→ **What to do**
Each line of the records that follow must come back exactly, with pictures skipped.

→ **Data shown**
::::::::

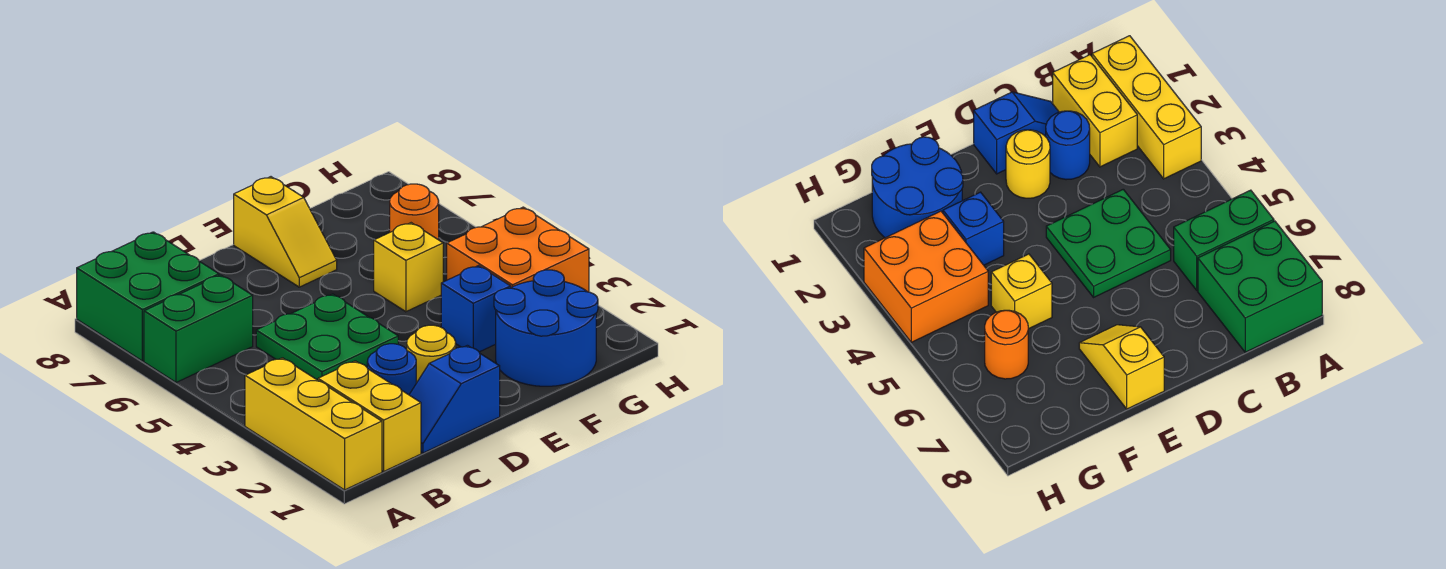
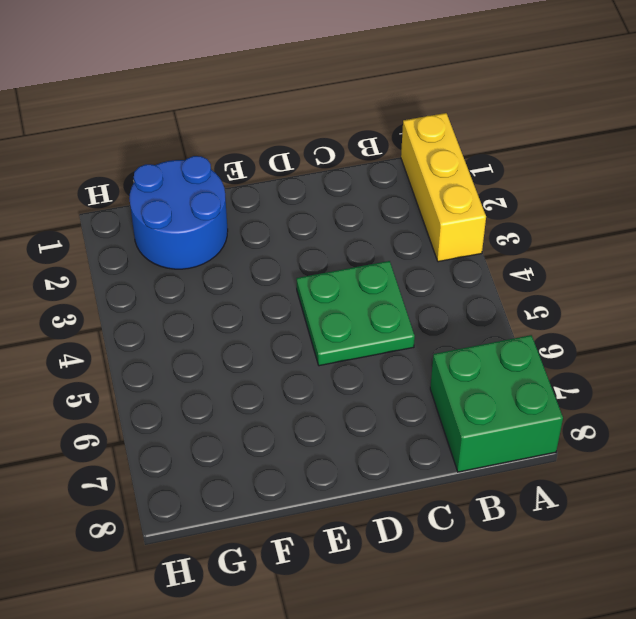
none -> green 1x2 brick [144,275,253,383]
none -> yellow 1x2 brick [318,361,421,471]
none -> blue 1x2 slope [409,345,500,453]

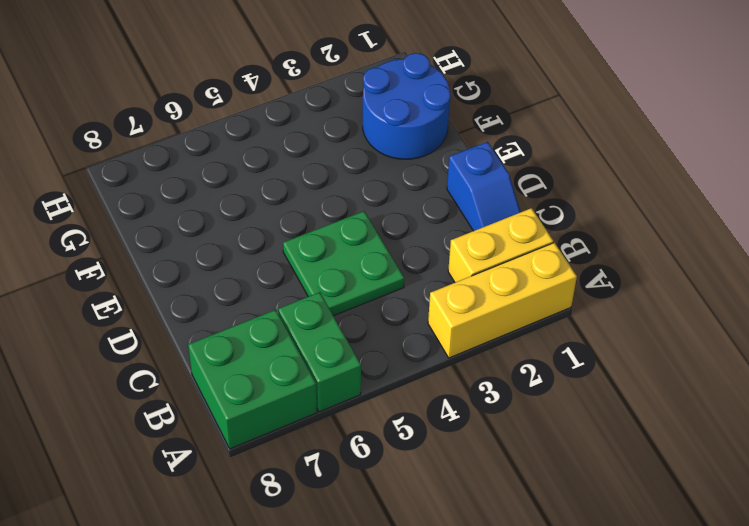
none -> blue 1x1 round brick [367,344,416,395]
none -> yellow 1x1 round brick [407,325,456,383]
none -> yellow 1x2 slope [234,177,337,287]

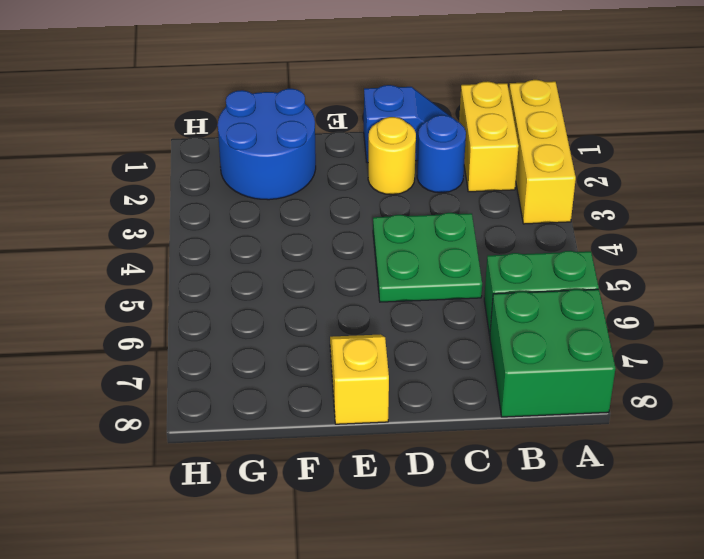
none -> blue 1x1 brick [441,266,511,352]
none -> yellow 1x1 brick [374,223,443,312]
none -> orange 2x2 brick [447,207,589,292]

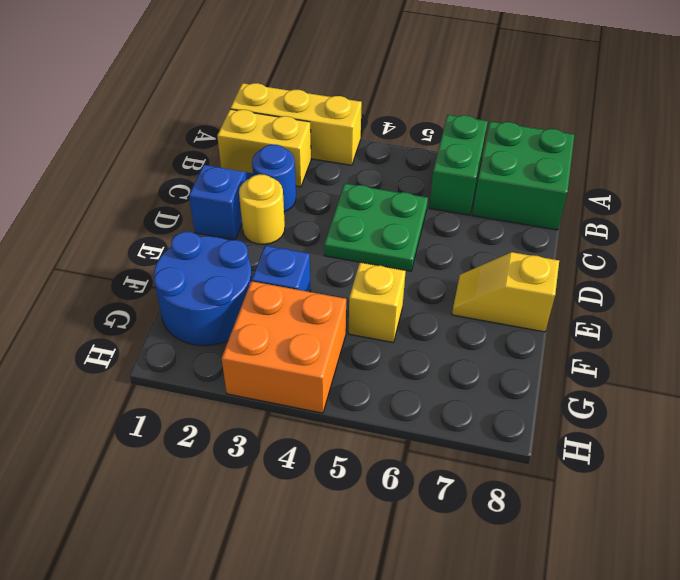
none -> orange 1x1 round brick [390,184,439,240]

::::::::

→ **Solution to this task**
none -> green 1x2 brick [144,275,253,383]
none -> yellow 1x2 brick [318,361,421,471]
none -> blue 1x2 slope [409,345,500,453]

none -> blue 1x1 round brick [367,344,416,395]
none -> yellow 1x1 round brick [407,325,456,383]
none -> yellow 1x2 slope [234,177,337,287]

none -> blue 1x1 brick [441,266,511,352]
none -> yellow 1x1 brick [374,223,443,312]
none -> orange 2x2 brick [447,207,589,292]

none -> orange 1x1 round brick [390,184,439,240]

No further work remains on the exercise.